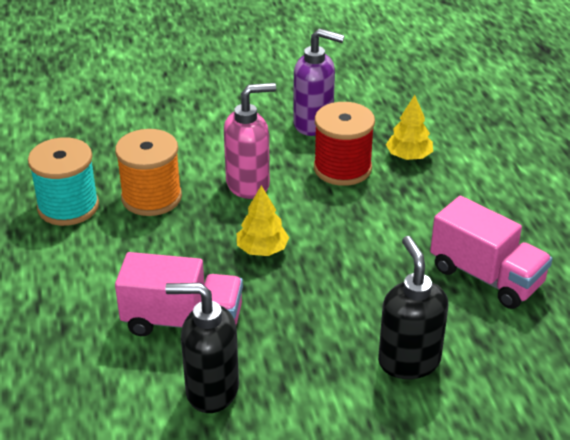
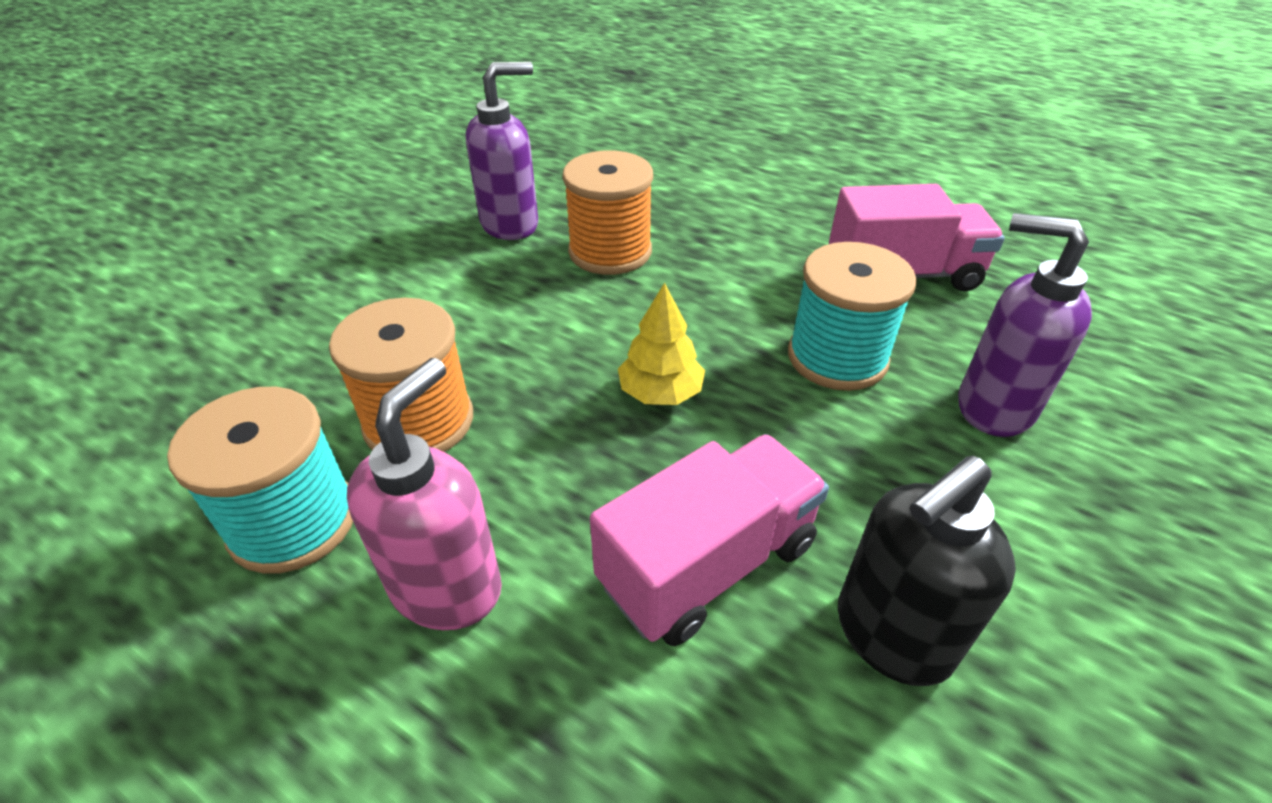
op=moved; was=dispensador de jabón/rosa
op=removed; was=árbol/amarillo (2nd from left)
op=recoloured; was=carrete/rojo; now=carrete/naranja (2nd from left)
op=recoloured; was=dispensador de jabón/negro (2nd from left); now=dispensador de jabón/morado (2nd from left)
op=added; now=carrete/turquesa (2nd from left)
----------------------------------------
What to do> Every line in the records is to be retyped exactly as it stands; the pictures stay out.

Answer box>
op=moved; was=dispensador de jabón/rosa
op=removed; was=árbol/amarillo (2nd from left)
op=recoloured; was=carrete/rojo; now=carrete/naranja (2nd from left)
op=recoloured; was=dispensador de jabón/negro (2nd from left); now=dispensador de jabón/morado (2nd from left)
op=added; now=carrete/turquesa (2nd from left)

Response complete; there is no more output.